**Data for review:**
◆ ◆ ◆
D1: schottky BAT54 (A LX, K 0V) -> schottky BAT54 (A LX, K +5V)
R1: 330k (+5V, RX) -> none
◆ ◆ ◆
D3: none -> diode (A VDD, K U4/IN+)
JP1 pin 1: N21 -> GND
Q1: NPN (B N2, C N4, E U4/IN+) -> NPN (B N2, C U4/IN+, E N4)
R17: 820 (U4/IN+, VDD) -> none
◆ ◆ ◆
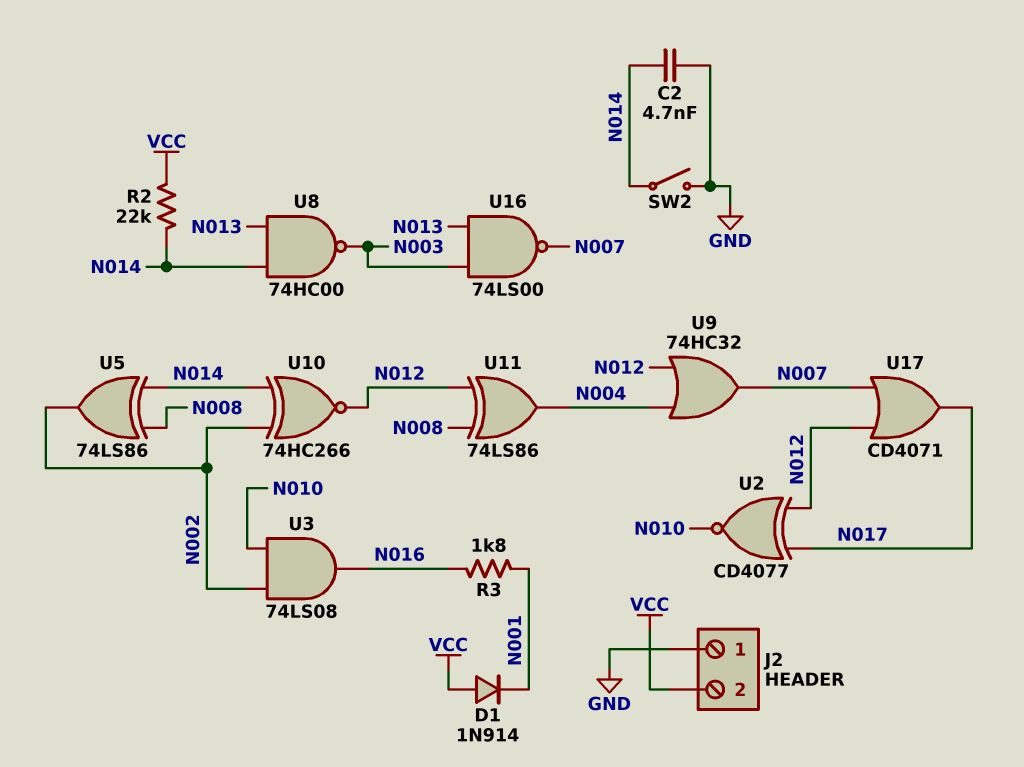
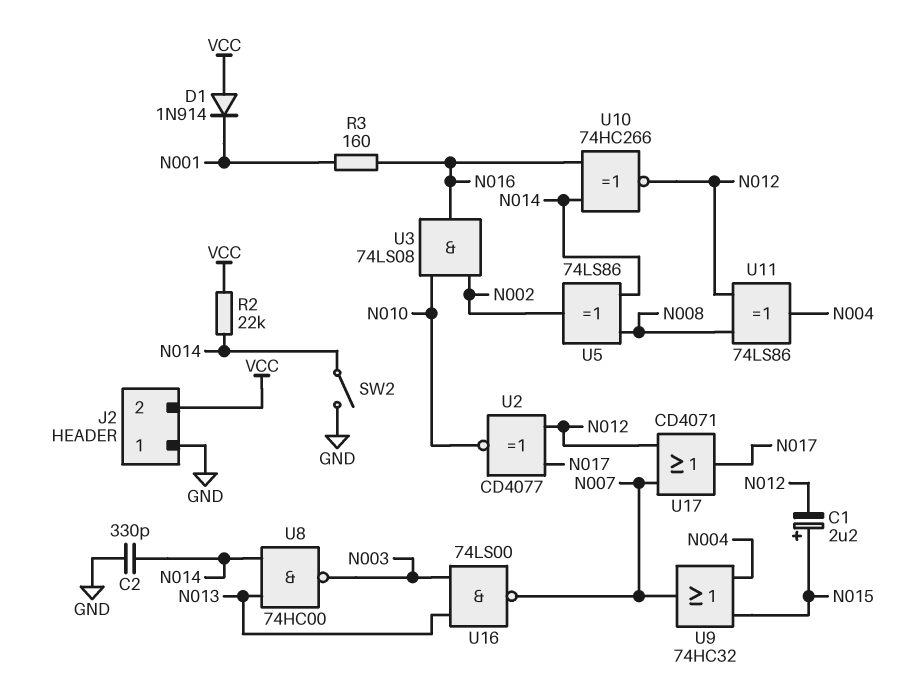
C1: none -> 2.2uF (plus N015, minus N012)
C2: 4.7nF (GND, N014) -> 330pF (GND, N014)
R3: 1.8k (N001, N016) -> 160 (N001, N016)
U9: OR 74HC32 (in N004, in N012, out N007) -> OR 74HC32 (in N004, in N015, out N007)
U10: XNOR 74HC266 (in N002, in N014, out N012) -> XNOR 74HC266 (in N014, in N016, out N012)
◆ ◆ ◆
**What this task involves:**
Copy all lines from the material above that hold the word "none".

**Answer for the task:**
R1: 330k (+5V, RX) -> none
D3: none -> diode (A VDD, K U4/IN+)
R17: 820 (U4/IN+, VDD) -> none
C1: none -> 2.2uF (plus N015, minus N012)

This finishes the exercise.